### Excerpted records

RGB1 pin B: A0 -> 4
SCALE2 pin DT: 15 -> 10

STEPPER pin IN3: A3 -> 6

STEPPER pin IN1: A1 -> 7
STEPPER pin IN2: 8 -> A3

######
### Excerpted records

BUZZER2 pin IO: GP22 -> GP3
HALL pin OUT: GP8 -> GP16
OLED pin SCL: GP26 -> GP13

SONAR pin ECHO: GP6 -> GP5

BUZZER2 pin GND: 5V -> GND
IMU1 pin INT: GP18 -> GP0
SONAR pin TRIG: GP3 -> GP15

######

### Try it
Beginning at the line with "OLED pin SCL: GP26 -> GP13" and stopping after the line with "SONAR pin TRIG: GP3 -> GP15", please write out every line of the data above exactly and nothing else.

### The answer
OLED pin SCL: GP26 -> GP13

SONAR pin ECHO: GP6 -> GP5

BUZZER2 pin GND: 5V -> GND
IMU1 pin INT: GP18 -> GP0
SONAR pin TRIG: GP3 -> GP15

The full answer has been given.